__Try it__.
Reproduce the listing in full. Keep every character unchanged.

__Provided records__.
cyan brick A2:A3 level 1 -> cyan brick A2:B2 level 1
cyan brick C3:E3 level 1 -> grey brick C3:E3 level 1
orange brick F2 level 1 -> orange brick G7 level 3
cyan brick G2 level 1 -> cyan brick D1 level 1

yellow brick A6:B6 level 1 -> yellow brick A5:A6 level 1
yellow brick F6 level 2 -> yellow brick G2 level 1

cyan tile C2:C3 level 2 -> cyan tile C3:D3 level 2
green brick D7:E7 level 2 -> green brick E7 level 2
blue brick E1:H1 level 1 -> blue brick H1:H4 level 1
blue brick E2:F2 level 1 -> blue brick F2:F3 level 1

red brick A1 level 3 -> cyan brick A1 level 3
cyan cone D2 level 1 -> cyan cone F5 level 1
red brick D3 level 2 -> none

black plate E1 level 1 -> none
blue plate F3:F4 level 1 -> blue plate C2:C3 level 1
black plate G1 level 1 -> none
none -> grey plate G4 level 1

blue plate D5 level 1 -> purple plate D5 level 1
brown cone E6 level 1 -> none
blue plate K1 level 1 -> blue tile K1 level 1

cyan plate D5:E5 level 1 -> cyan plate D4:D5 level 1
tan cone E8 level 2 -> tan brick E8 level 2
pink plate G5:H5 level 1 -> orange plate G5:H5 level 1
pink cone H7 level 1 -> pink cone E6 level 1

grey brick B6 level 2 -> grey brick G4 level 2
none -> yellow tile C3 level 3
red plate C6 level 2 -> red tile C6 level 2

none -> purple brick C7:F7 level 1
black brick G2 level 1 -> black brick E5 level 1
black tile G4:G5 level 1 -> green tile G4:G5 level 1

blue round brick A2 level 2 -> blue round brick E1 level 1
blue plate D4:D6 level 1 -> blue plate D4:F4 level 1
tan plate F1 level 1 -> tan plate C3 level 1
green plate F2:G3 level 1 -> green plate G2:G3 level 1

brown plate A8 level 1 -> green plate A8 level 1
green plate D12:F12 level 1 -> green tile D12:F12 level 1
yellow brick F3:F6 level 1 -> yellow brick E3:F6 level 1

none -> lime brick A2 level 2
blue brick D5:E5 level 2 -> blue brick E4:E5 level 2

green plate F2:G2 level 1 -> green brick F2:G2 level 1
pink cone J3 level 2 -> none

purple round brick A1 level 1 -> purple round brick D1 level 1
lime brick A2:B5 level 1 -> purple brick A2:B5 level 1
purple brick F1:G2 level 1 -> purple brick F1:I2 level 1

__Reply__.
cyan brick A2:A3 level 1 -> cyan brick A2:B2 level 1
cyan brick C3:E3 level 1 -> grey brick C3:E3 level 1
orange brick F2 level 1 -> orange brick G7 level 3
cyan brick G2 level 1 -> cyan brick D1 level 1

yellow brick A6:B6 level 1 -> yellow brick A5:A6 level 1
yellow brick F6 level 2 -> yellow brick G2 level 1

cyan tile C2:C3 level 2 -> cyan tile C3:D3 level 2
green brick D7:E7 level 2 -> green brick E7 level 2
blue brick E1:H1 level 1 -> blue brick H1:H4 level 1
blue brick E2:F2 level 1 -> blue brick F2:F3 level 1

red brick A1 level 3 -> cyan brick A1 level 3
cyan cone D2 level 1 -> cyan cone F5 level 1
red brick D3 level 2 -> none

black plate E1 level 1 -> none
blue plate F3:F4 level 1 -> blue plate C2:C3 level 1
black plate G1 level 1 -> none
none -> grey plate G4 level 1

blue plate D5 level 1 -> purple plate D5 level 1
brown cone E6 level 1 -> none
blue plate K1 level 1 -> blue tile K1 level 1

cyan plate D5:E5 level 1 -> cyan plate D4:D5 level 1
tan cone E8 level 2 -> tan brick E8 level 2
pink plate G5:H5 level 1 -> orange plate G5:H5 level 1
pink cone H7 level 1 -> pink cone E6 level 1

grey brick B6 level 2 -> grey brick G4 level 2
none -> yellow tile C3 level 3
red plate C6 level 2 -> red tile C6 level 2

none -> purple brick C7:F7 level 1
black brick G2 level 1 -> black brick E5 level 1
black tile G4:G5 level 1 -> green tile G4:G5 level 1

blue round brick A2 level 2 -> blue round brick E1 level 1
blue plate D4:D6 level 1 -> blue plate D4:F4 level 1
tan plate F1 level 1 -> tan plate C3 level 1
green plate F2:G3 level 1 -> green plate G2:G3 level 1

brown plate A8 level 1 -> green plate A8 level 1
green plate D12:F12 level 1 -> green tile D12:F12 level 1
yellow brick F3:F6 level 1 -> yellow brick E3:F6 level 1

none -> lime brick A2 level 2
blue brick D5:E5 level 2 -> blue brick E4:E5 level 2

green plate F2:G2 level 1 -> green brick F2:G2 level 1
pink cone J3 level 2 -> none

purple round brick A1 level 1 -> purple round brick D1 level 1
lime brick A2:B5 level 1 -> purple brick A2:B5 level 1
purple brick F1:G2 level 1 -> purple brick F1:I2 level 1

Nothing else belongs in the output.